Repeat the records exactly, minus the pictures.

Start of EXTRACTED INFORMATION

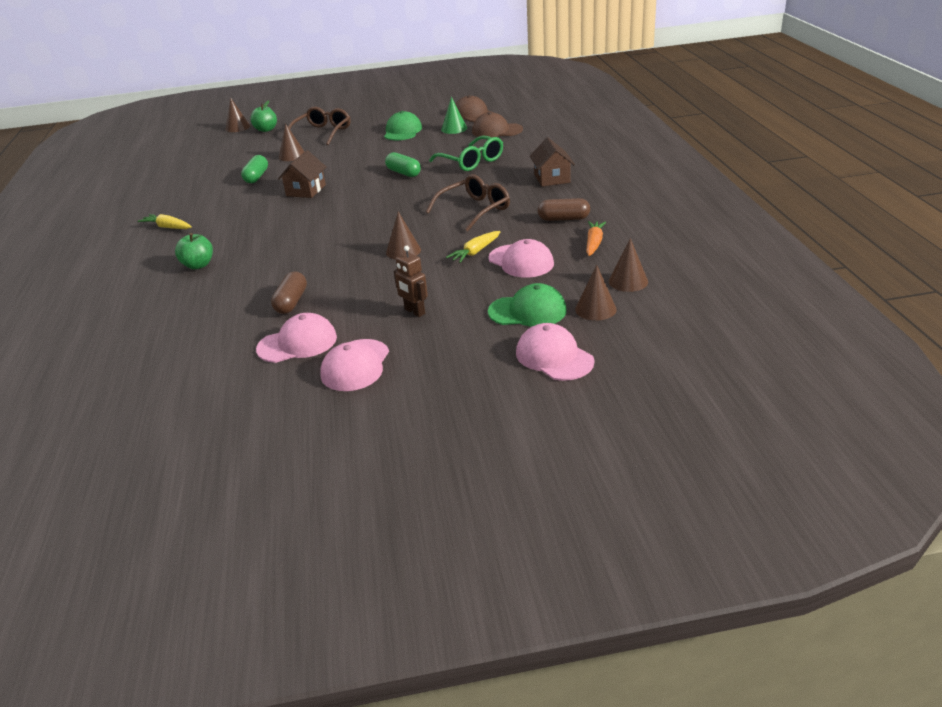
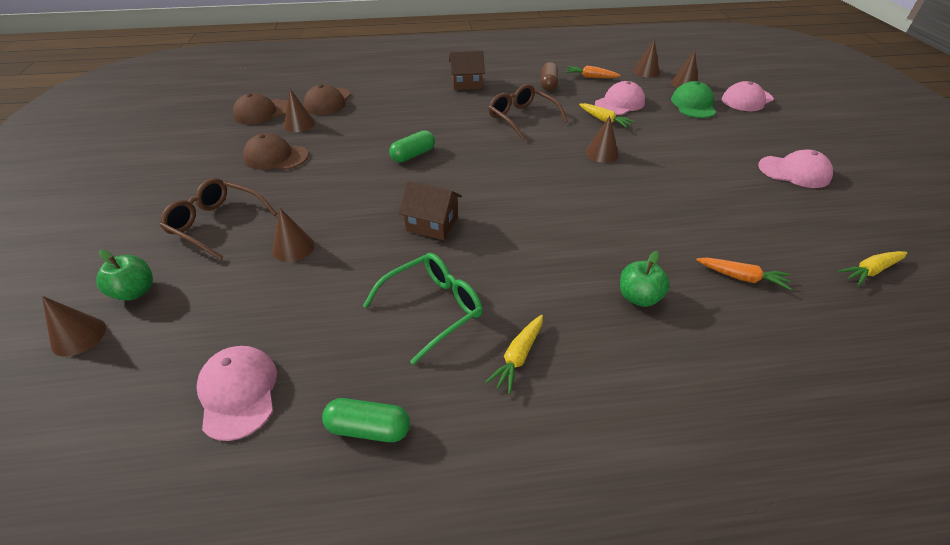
camera: 90 degrees left, 10 degrees up
(179, 379) = (870, 271): none -> yellow carrot
(200, 310) = (741, 277): none -> orange carrot
(256, 177) = (359, 277): green capsule -> green capsule (369, 428)
(291, 302) = (708, 212): brown capsule -> none
(297, 343) = (776, 203): pink cap -> pink cap (238, 392)
(402, 131) = (276, 157): green cap -> brown cap
(414, 311) = (706, 147): brown robot -> none
(454, 129) = (299, 124): green cone -> brown cone
(471, 162) = (405, 117): green glasses -> green glasses (433, 308)

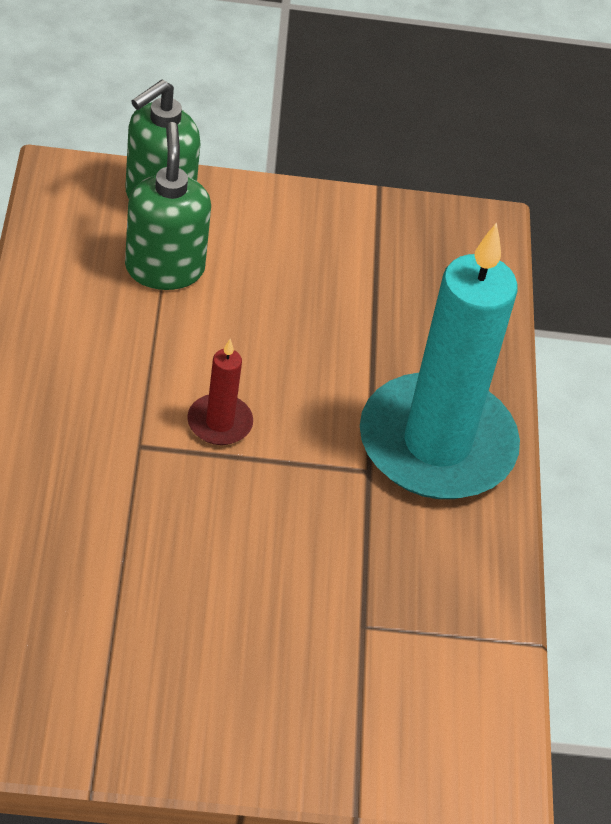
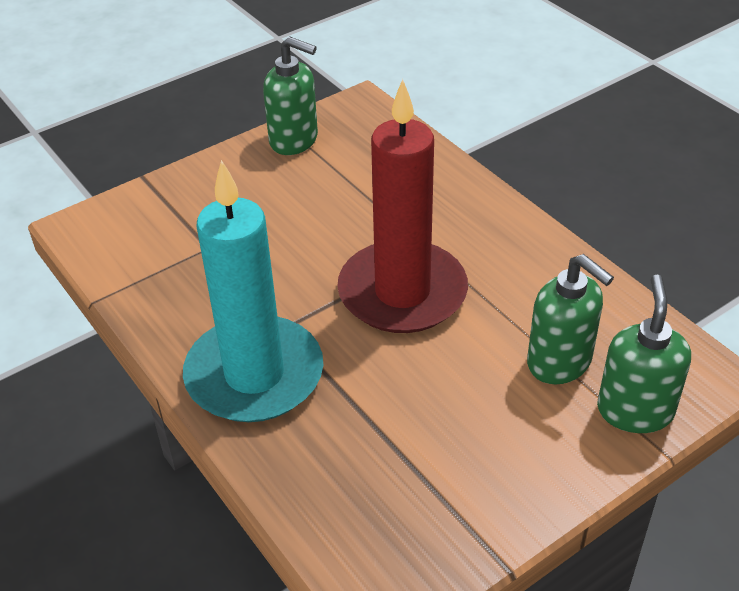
camera: 150 degrees right, 5 degrees down
(111, 722) = (294, 140): none -> green soap dispenser
(219, 423) = (402, 292): red candle -> red candle, size x2.46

End of EXTRACTED INFORMATION

→ **RESPONSE**
camera: 90 degrees left, 10 degrees up
(179, 379) = (870, 271): none -> yellow carrot
(200, 310) = (741, 277): none -> orange carrot
(256, 177) = (359, 277): green capsule -> green capsule (369, 428)
(291, 302) = (708, 212): brown capsule -> none
(297, 343) = (776, 203): pink cap -> pink cap (238, 392)
(402, 131) = (276, 157): green cap -> brown cap
(414, 311) = (706, 147): brown robot -> none
(454, 129) = (299, 124): green cone -> brown cone
(471, 162) = (405, 117): green glasses -> green glasses (433, 308)

camera: 150 degrees right, 5 degrees down
(111, 722) = (294, 140): none -> green soap dispenser
(219, 423) = (402, 292): red candle -> red candle, size x2.46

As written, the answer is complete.